**Material supplied**.
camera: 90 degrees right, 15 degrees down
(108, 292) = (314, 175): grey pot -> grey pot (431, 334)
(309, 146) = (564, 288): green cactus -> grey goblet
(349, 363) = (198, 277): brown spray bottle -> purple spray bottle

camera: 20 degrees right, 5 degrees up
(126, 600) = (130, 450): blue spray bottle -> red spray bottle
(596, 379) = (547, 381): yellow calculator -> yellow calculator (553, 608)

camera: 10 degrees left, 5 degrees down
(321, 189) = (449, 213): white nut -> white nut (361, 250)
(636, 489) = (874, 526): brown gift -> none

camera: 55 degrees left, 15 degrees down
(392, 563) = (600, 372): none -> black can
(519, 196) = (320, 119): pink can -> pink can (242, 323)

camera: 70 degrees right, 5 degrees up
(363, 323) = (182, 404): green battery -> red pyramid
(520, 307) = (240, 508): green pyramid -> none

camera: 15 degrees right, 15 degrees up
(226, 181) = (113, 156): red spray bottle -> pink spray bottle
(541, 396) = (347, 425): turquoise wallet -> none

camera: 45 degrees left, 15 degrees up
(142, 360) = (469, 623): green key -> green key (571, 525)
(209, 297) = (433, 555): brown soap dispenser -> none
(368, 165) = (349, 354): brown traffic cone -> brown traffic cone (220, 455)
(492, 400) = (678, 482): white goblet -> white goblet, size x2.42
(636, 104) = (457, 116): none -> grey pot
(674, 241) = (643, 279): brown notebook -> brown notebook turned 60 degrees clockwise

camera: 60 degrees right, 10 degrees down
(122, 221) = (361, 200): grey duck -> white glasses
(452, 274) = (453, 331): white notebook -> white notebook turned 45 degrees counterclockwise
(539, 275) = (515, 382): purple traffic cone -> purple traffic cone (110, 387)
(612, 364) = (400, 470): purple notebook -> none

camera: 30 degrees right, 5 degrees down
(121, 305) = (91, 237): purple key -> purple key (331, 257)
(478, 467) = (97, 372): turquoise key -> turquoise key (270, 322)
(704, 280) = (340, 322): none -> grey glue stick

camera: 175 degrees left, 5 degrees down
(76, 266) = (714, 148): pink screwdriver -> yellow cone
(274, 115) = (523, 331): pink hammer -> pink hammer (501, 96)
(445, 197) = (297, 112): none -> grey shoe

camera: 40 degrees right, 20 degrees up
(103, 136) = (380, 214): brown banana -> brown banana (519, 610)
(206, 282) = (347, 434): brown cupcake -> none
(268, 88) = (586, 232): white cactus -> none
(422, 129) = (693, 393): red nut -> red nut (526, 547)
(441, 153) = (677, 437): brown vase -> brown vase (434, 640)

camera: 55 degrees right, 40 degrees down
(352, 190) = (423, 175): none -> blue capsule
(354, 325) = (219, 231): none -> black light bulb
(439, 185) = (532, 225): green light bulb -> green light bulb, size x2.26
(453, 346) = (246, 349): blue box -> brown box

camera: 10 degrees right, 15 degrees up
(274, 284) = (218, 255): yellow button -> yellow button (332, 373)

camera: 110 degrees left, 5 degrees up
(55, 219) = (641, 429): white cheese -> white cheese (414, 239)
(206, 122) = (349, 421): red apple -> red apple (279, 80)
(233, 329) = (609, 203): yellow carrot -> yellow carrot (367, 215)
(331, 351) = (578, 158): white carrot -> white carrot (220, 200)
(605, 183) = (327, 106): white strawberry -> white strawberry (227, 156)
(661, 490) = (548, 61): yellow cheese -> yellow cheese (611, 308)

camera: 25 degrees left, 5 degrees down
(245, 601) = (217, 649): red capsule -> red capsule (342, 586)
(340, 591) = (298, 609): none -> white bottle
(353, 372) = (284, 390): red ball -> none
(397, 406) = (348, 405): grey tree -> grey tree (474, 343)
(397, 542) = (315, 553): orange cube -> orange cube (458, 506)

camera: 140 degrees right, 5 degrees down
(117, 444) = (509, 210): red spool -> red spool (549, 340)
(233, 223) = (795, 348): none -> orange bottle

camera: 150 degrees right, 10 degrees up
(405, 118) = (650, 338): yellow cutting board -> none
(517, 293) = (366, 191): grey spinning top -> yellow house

**Task description**.
Reproduce exactly, and only, the lines from the start of the entries through the one that contains "(392, 563) = (600, 372): none -> black can".

**Solved problem**.
camera: 90 degrees right, 15 degrees down
(108, 292) = (314, 175): grey pot -> grey pot (431, 334)
(309, 146) = (564, 288): green cactus -> grey goblet
(349, 363) = (198, 277): brown spray bottle -> purple spray bottle

camera: 20 degrees right, 5 degrees up
(126, 600) = (130, 450): blue spray bottle -> red spray bottle
(596, 379) = (547, 381): yellow calculator -> yellow calculator (553, 608)

camera: 10 degrees left, 5 degrees down
(321, 189) = (449, 213): white nut -> white nut (361, 250)
(636, 489) = (874, 526): brown gift -> none

camera: 55 degrees left, 15 degrees down
(392, 563) = (600, 372): none -> black can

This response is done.